* ASSIGNMENT
When a line of the material has the word "white" in it, copy that line.

* RECORDS FOR THE TASK
------

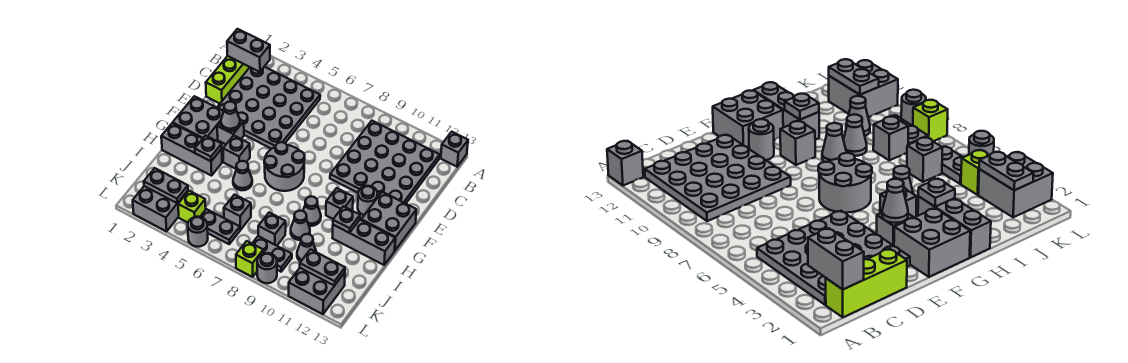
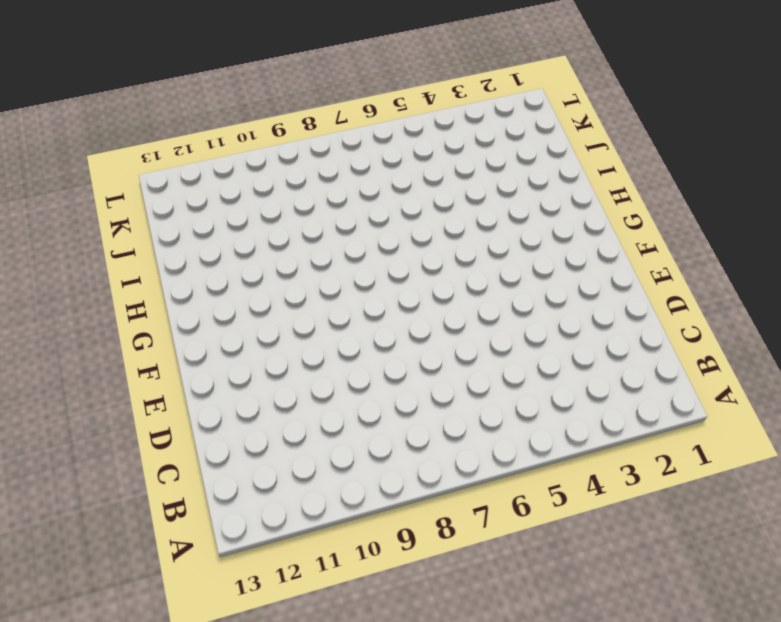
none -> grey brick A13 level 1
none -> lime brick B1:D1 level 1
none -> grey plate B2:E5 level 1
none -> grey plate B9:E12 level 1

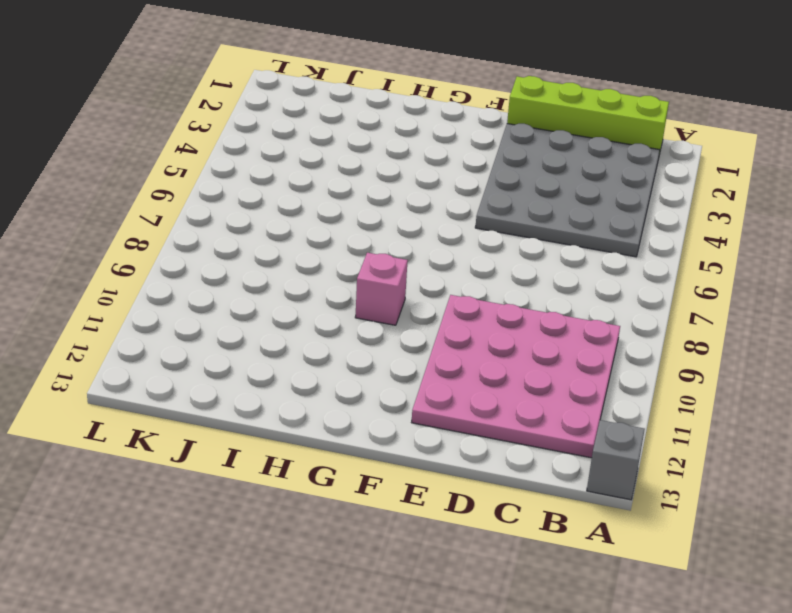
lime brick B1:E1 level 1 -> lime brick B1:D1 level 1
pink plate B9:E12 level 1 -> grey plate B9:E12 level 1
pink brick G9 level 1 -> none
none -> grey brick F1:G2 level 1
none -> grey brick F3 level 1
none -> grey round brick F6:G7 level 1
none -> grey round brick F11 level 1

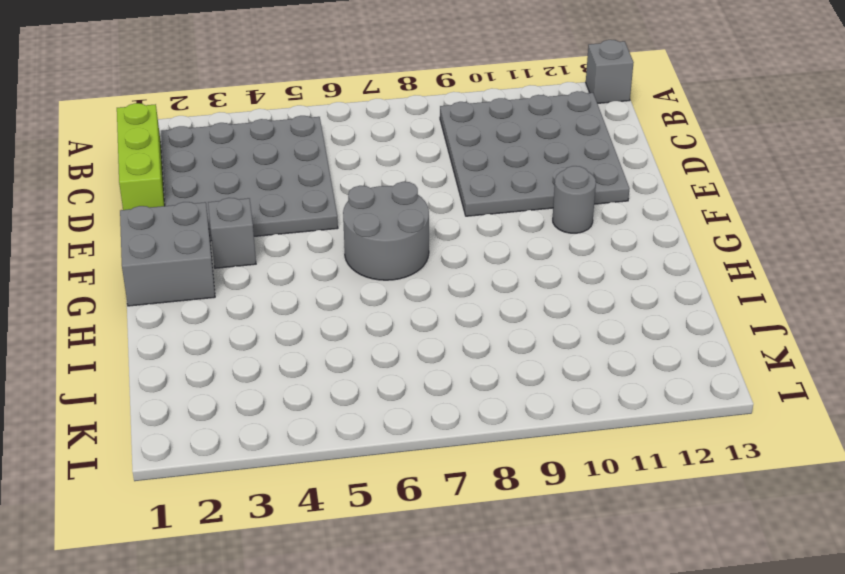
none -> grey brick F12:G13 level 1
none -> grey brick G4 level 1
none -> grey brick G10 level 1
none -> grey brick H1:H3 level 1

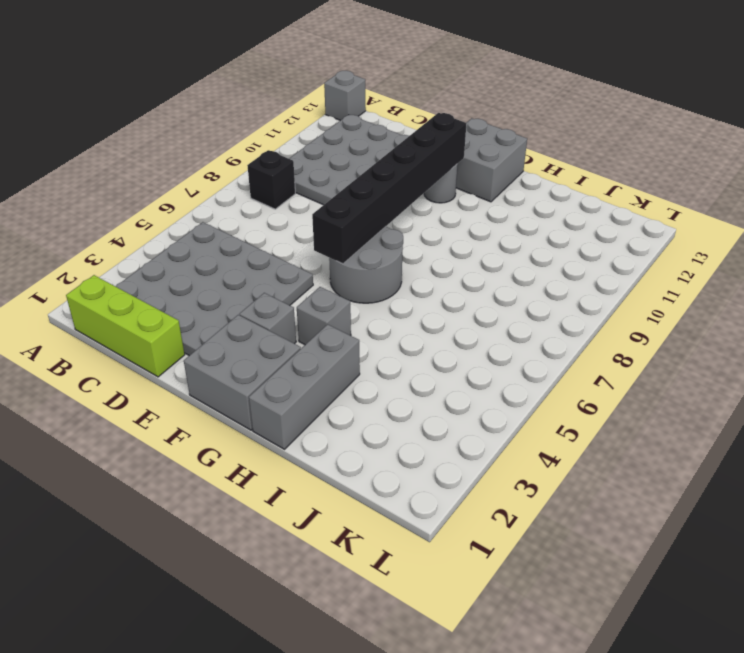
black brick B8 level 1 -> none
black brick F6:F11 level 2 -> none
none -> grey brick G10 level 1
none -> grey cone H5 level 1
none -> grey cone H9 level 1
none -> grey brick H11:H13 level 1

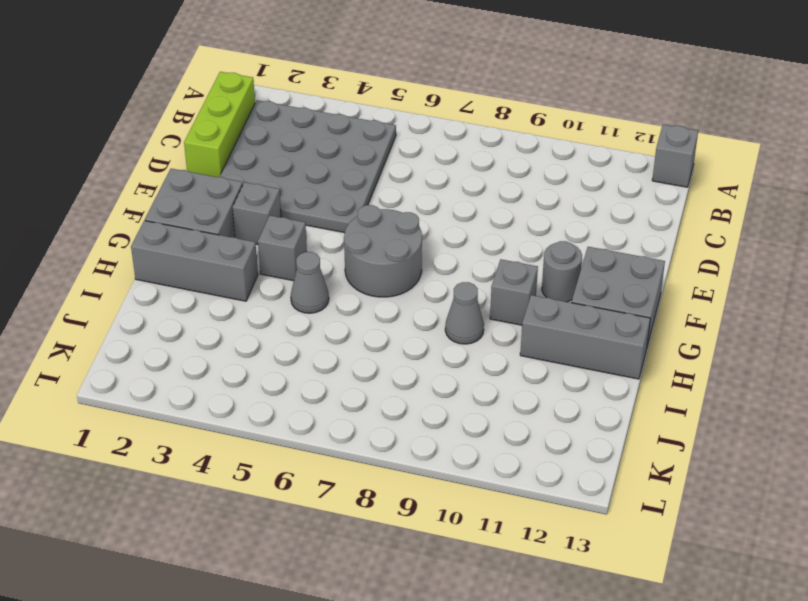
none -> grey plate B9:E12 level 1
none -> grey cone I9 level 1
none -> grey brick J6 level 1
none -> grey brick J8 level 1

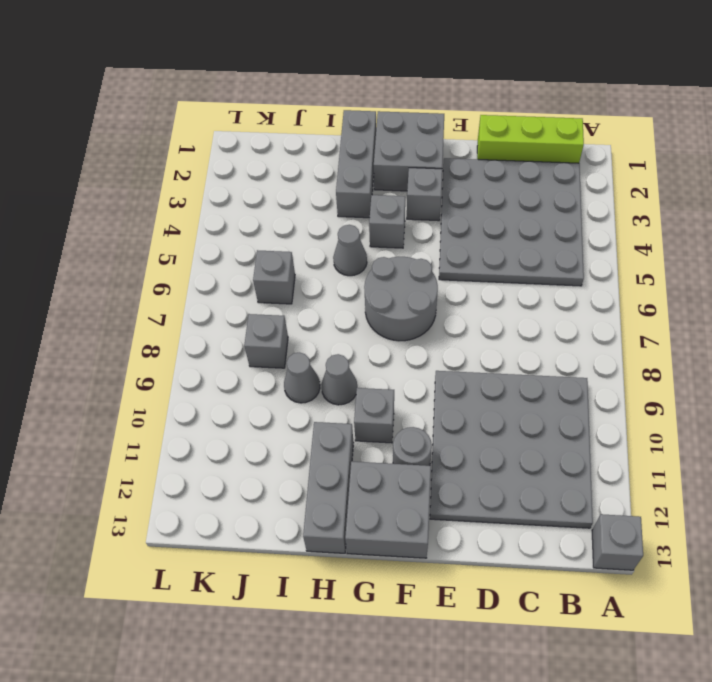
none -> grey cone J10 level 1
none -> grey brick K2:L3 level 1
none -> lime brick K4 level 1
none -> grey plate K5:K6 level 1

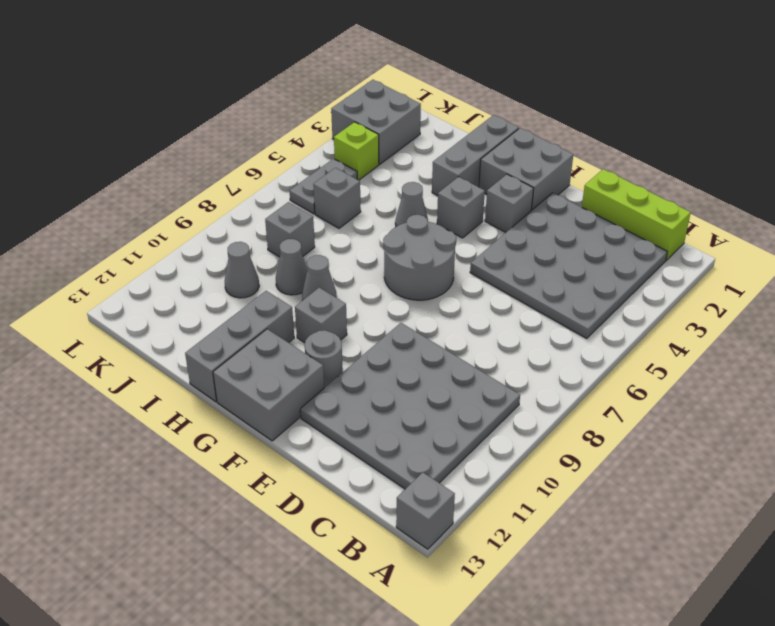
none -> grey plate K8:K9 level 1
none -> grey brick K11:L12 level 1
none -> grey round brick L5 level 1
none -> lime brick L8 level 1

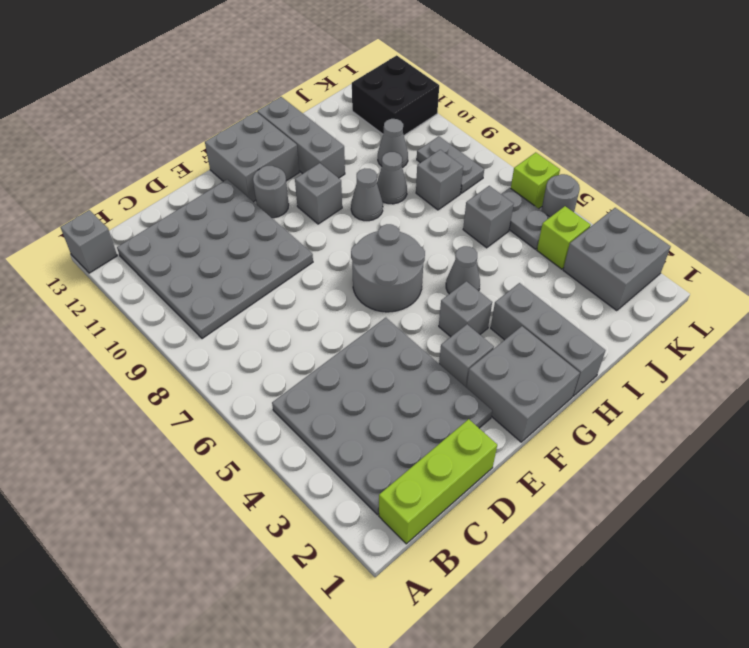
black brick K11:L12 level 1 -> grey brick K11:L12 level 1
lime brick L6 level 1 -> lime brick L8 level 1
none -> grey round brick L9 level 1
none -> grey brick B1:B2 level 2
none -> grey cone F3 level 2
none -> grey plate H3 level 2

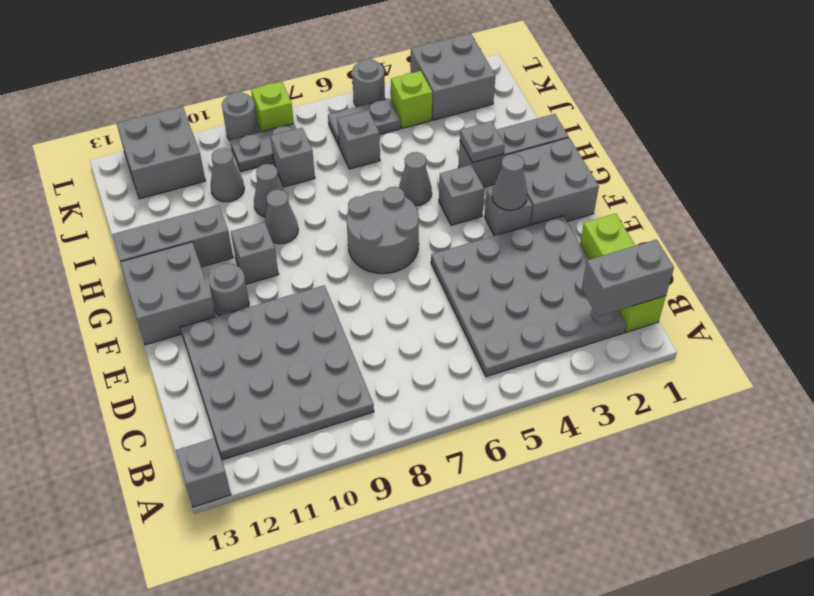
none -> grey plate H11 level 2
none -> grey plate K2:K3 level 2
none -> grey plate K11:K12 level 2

------

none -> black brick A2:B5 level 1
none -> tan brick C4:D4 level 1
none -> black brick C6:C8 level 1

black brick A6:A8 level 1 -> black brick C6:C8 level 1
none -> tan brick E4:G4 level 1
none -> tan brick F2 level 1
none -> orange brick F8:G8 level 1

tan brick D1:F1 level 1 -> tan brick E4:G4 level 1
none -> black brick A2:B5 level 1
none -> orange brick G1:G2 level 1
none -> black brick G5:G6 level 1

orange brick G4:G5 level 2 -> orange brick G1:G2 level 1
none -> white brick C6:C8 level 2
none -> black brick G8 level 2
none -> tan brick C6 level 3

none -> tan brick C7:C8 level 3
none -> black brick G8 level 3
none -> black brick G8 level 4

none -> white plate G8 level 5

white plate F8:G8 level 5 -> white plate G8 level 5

------

* TASK OUTPUT
none -> white brick C6:C8 level 2
none -> white plate G8 level 5
white plate F8:G8 level 5 -> white plate G8 level 5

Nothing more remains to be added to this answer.